**WHAT TO WORK ON**
Everything in the data below except the pictures must be repeated word for word.

**EXERCISE MATERIAL**
────────

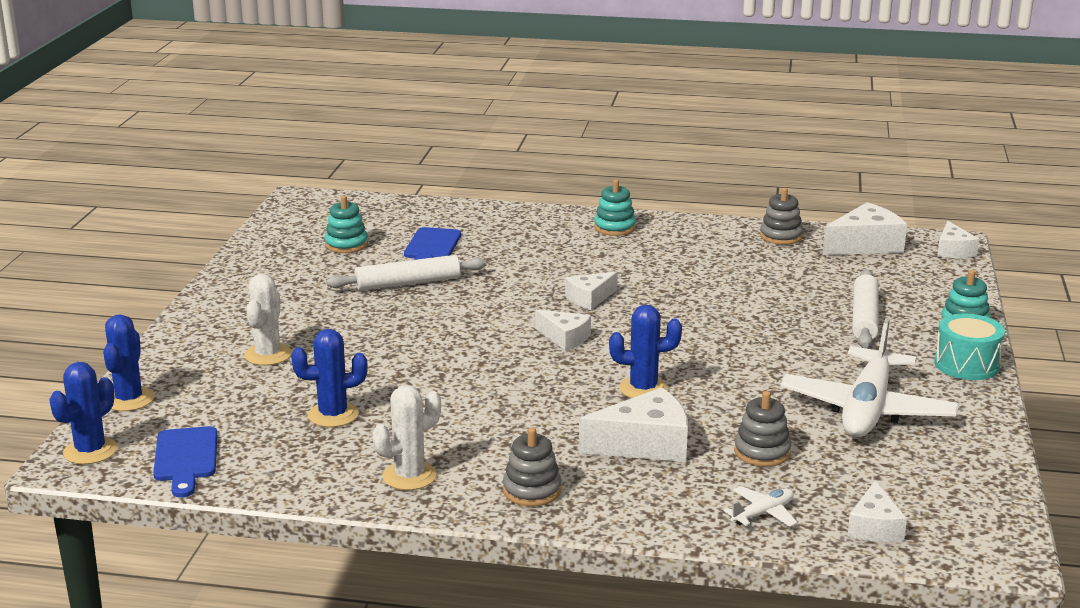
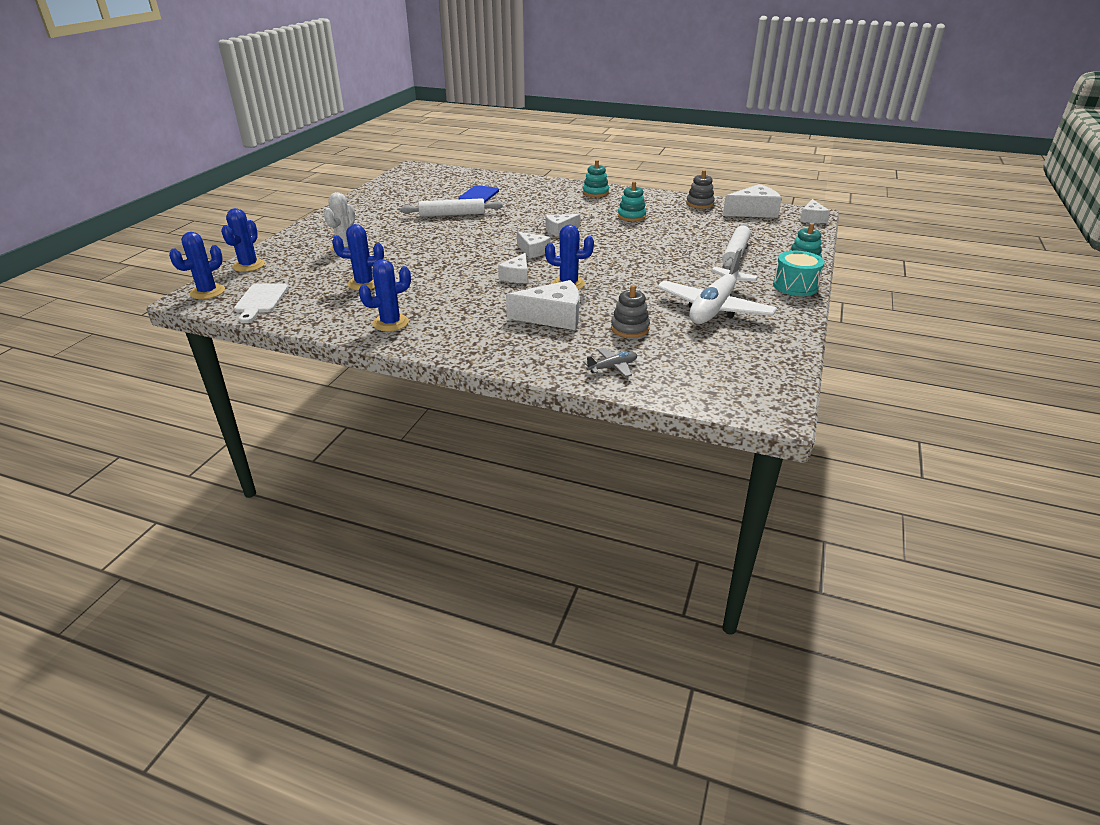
camera: 10 degrees right, 10 degrees up
(185, 458) = (260, 301): blue cutting board -> white cutting board
(346, 245) = (427, 192): turquoise stacking toy -> turquoise stacking toy (631, 216)
(409, 476) = (390, 323): white cactus -> blue cactus
(532, 491) = (464, 339): grey stacking toy -> none
(763, 514) = (612, 367): white plane -> grey plane
(874, 527) = (688, 383): white cheese -> white cheese (517, 276)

────────

**RESULT FOR THIS TASK**
camera: 10 degrees right, 10 degrees up
(185, 458) = (260, 301): blue cutting board -> white cutting board
(346, 245) = (427, 192): turquoise stacking toy -> turquoise stacking toy (631, 216)
(409, 476) = (390, 323): white cactus -> blue cactus
(532, 491) = (464, 339): grey stacking toy -> none
(763, 514) = (612, 367): white plane -> grey plane
(874, 527) = (688, 383): white cheese -> white cheese (517, 276)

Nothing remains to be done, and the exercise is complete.